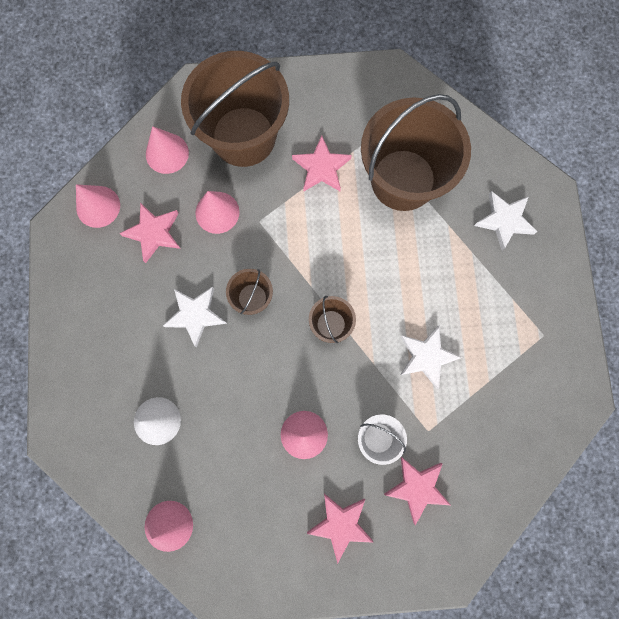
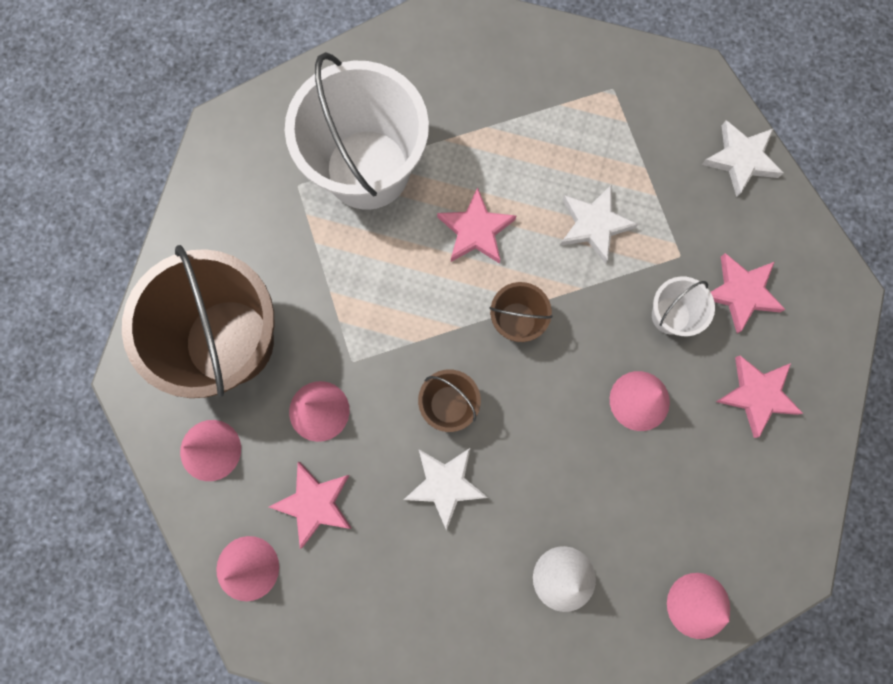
camera: 70 degrees left, 0 degrees up
(321, 167) = (312, 260): pink star -> pink star (475, 230)
(403, 180) = (367, 169): brown bucket -> white bucket
(504, 220) = (463, 76): white star -> white star (741, 159)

> Instructions to follow
Everything in the data above gets copied exactly. Only the pictures are skipped.

> Task result
camera: 70 degrees left, 0 degrees up
(321, 167) = (312, 260): pink star -> pink star (475, 230)
(403, 180) = (367, 169): brown bucket -> white bucket
(504, 220) = (463, 76): white star -> white star (741, 159)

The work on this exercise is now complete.